INPUT FOR THIS TASK section start
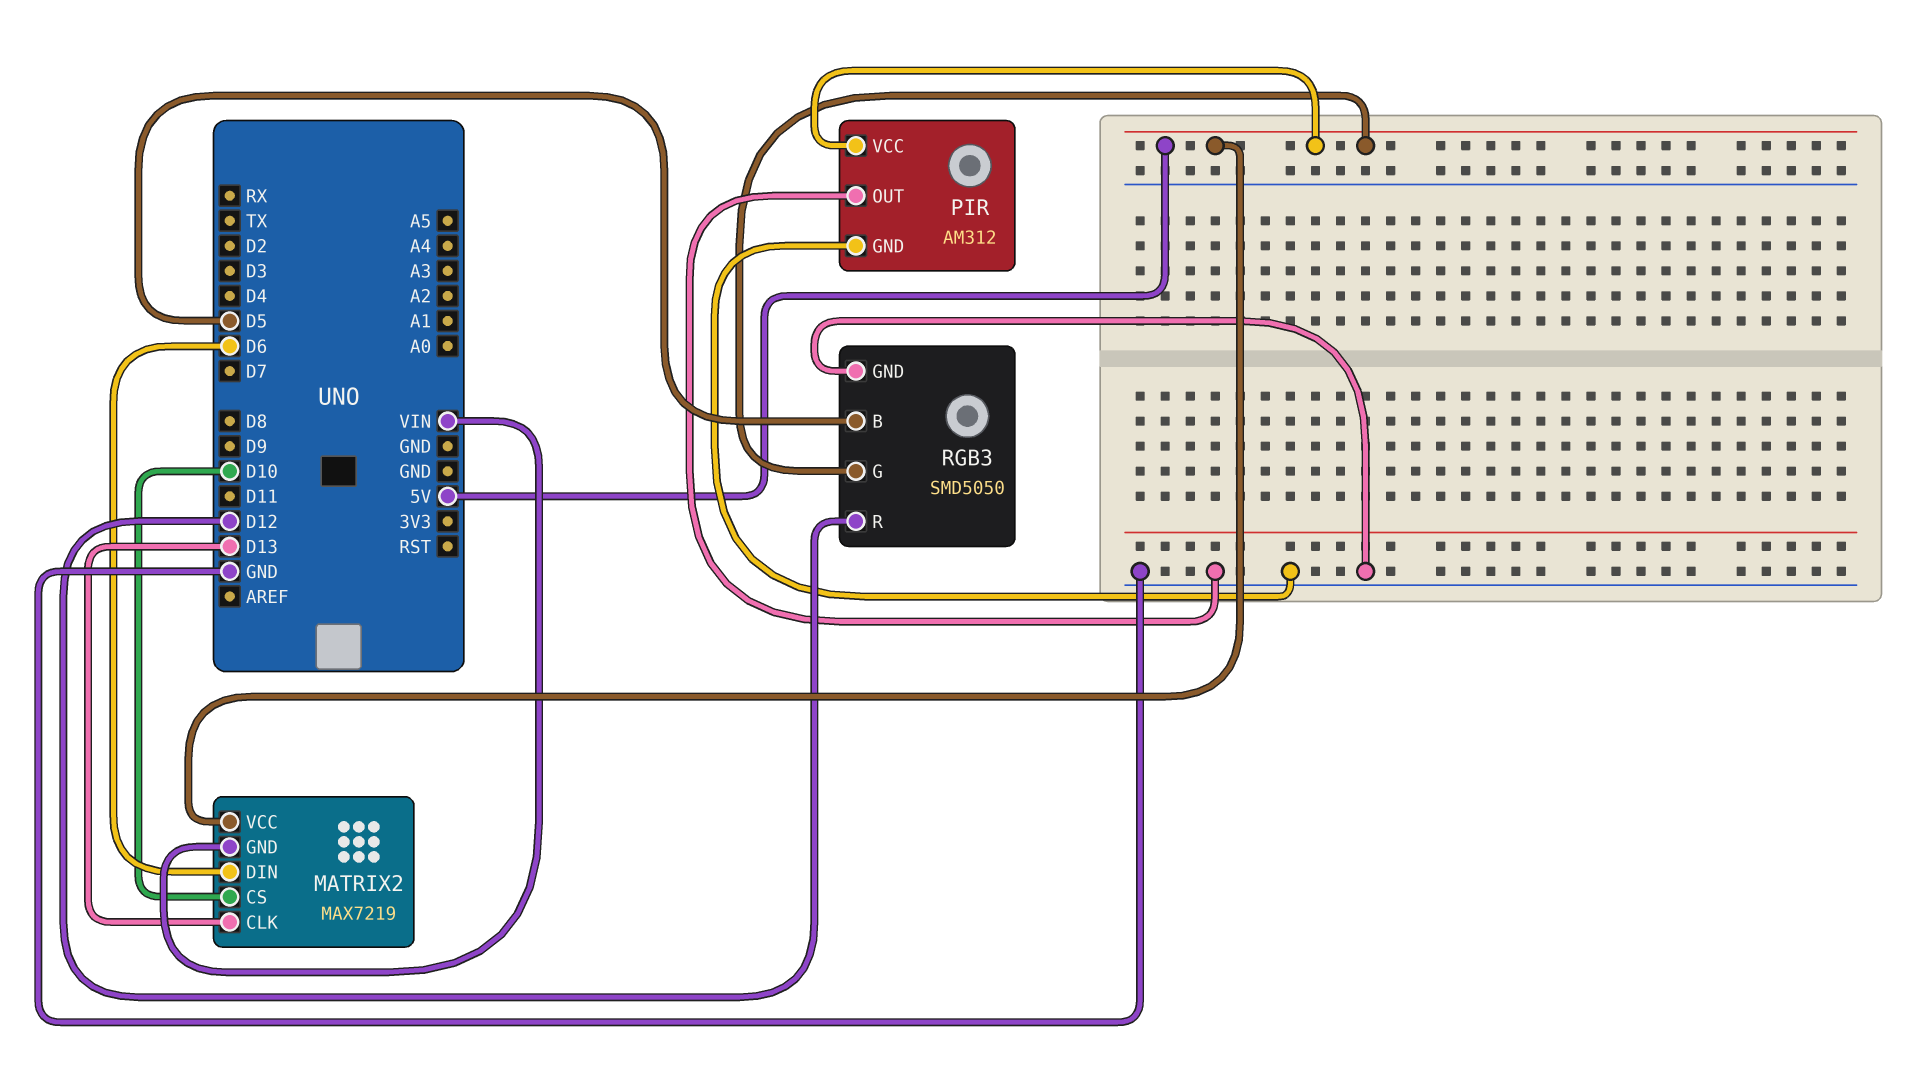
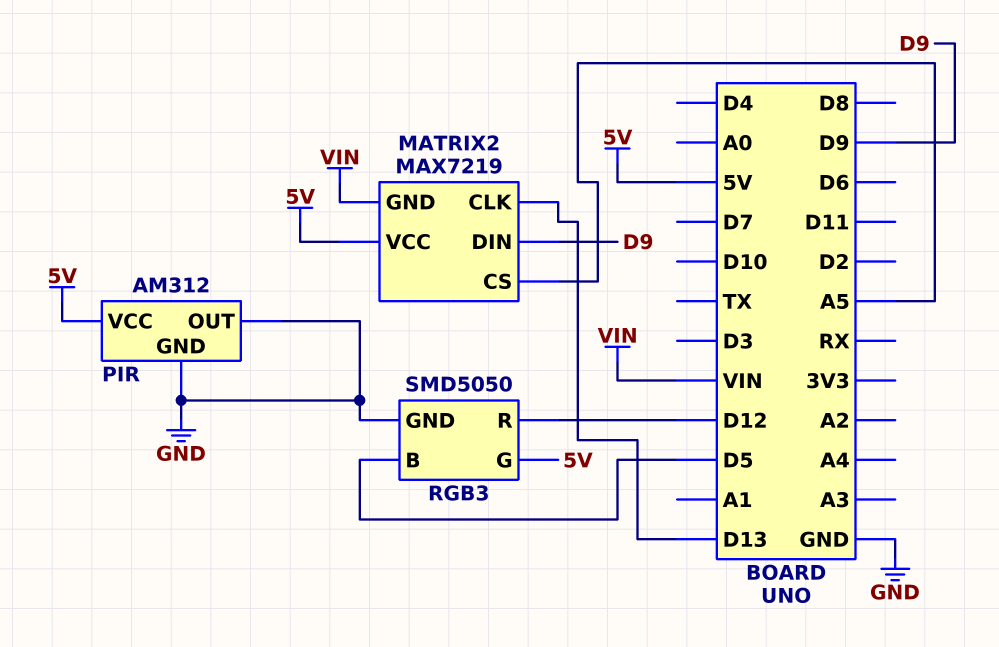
MATRIX2 pin CS: D10 -> A5
MATRIX2 pin DIN: D6 -> D9

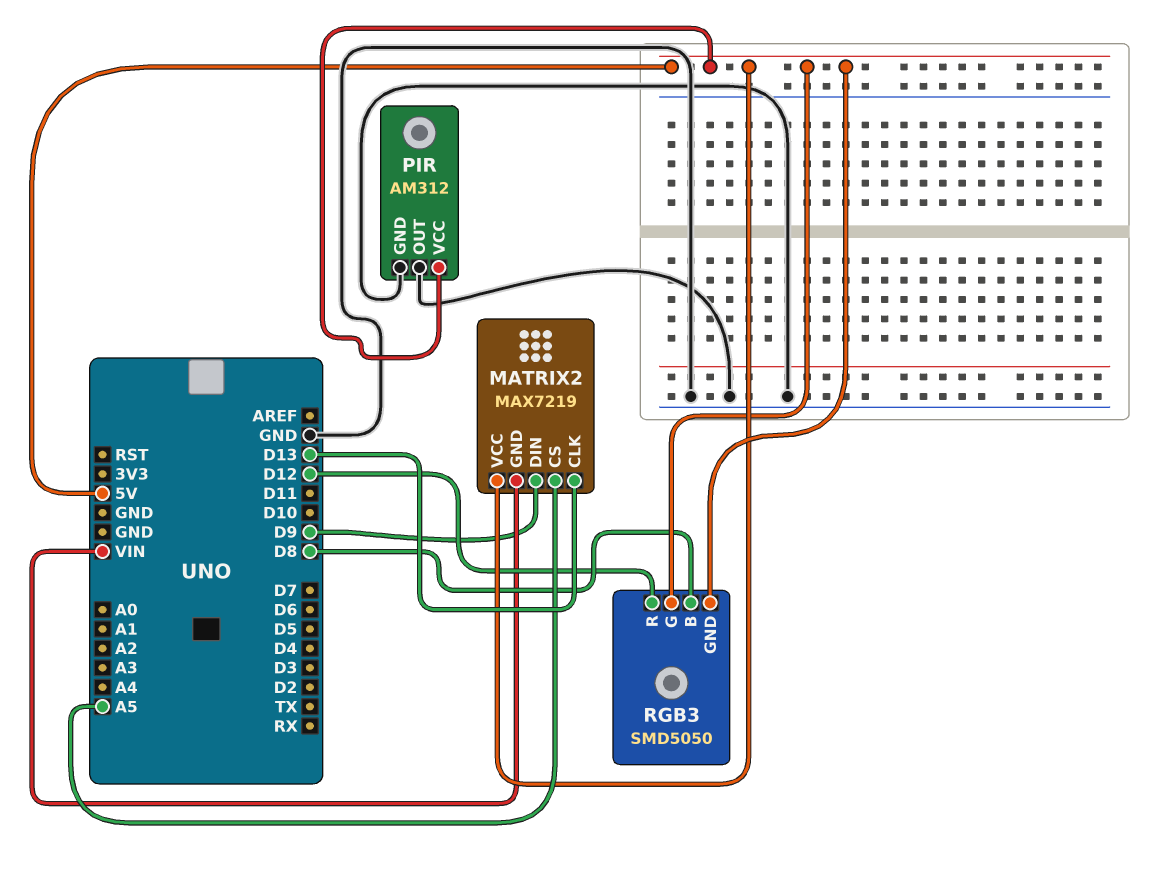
RGB3 pin B: D5 -> D8
RGB3 pin GND: GND -> 5V

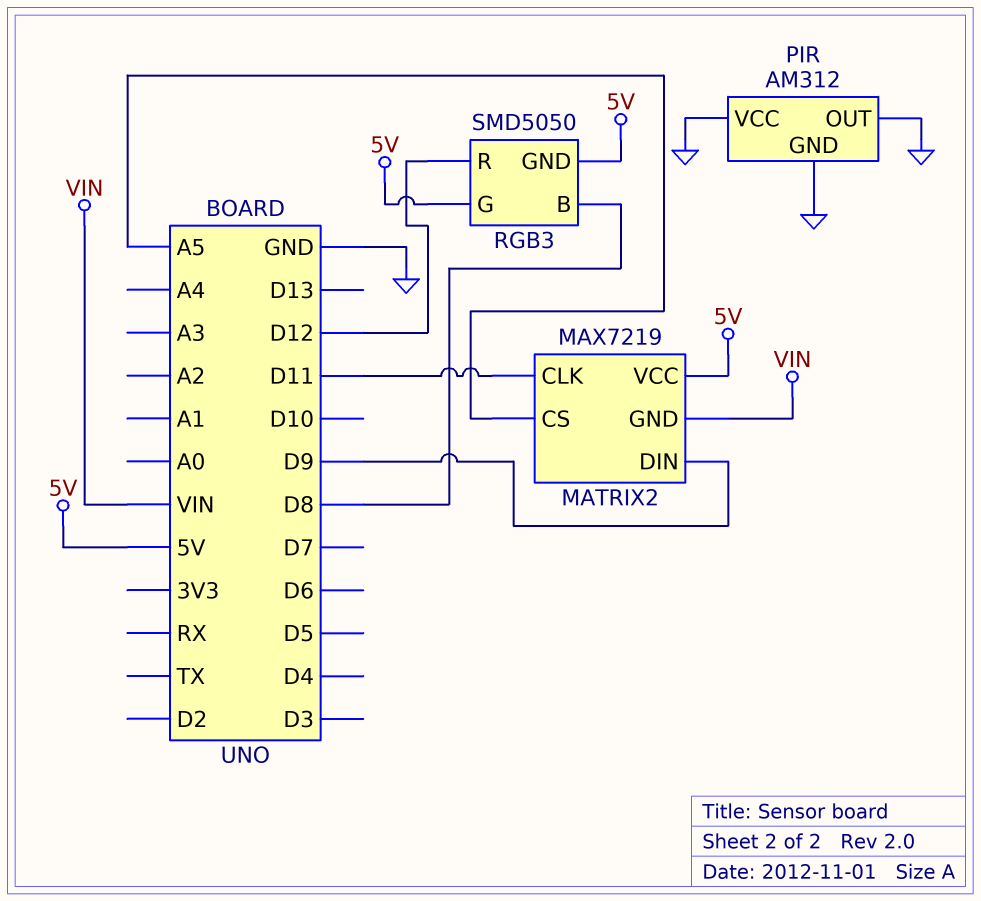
MATRIX2 pin CLK: D13 -> D11
PIR pin VCC: 5V -> GND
INPUT FOR THIS TASK section end
→ ACTIVITY
For this exercise, please reproduce the records above exactly and drop the images.

→ EXERCISE ANSWER
MATRIX2 pin CS: D10 -> A5
MATRIX2 pin DIN: D6 -> D9

RGB3 pin B: D5 -> D8
RGB3 pin GND: GND -> 5V

MATRIX2 pin CLK: D13 -> D11
PIR pin VCC: 5V -> GND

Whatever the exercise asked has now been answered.